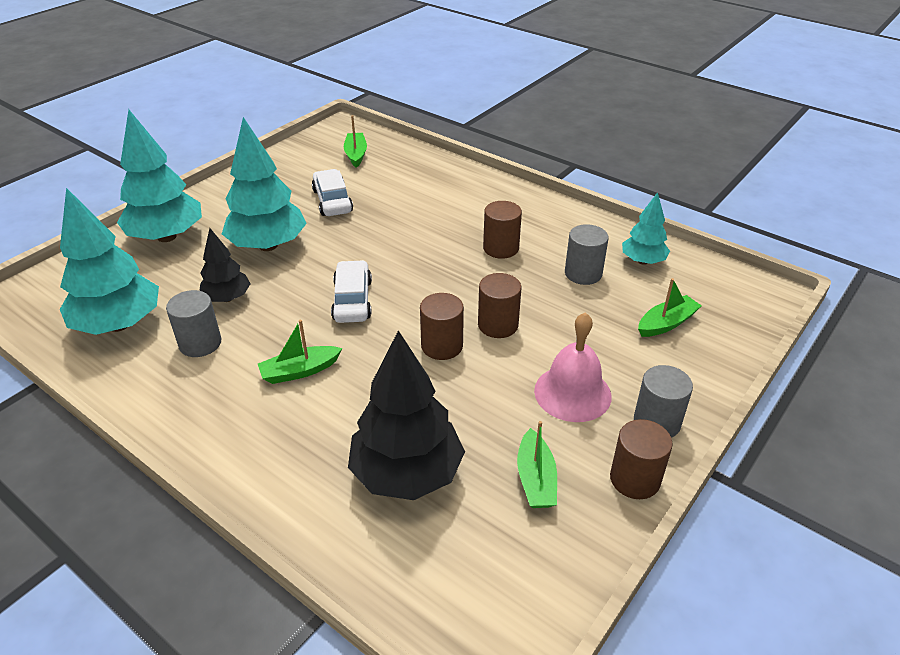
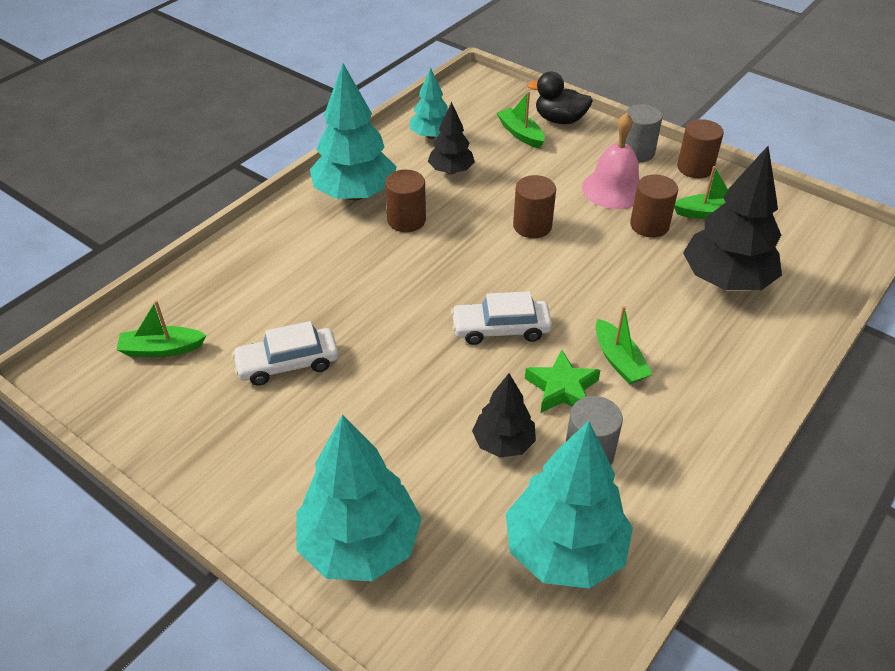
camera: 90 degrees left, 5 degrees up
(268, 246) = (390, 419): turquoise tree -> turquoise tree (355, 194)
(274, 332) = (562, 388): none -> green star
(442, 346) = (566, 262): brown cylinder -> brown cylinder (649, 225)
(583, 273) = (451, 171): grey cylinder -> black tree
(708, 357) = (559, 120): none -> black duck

.....

__DIRECTIONS__. Search the entries for the line holding "(583, 273) = (451, 171): grey". Return that line and the ones after it through the last, exactly.

__ANSWER TO THIS TASK__.
(583, 273) = (451, 171): grey cylinder -> black tree
(708, 357) = (559, 120): none -> black duck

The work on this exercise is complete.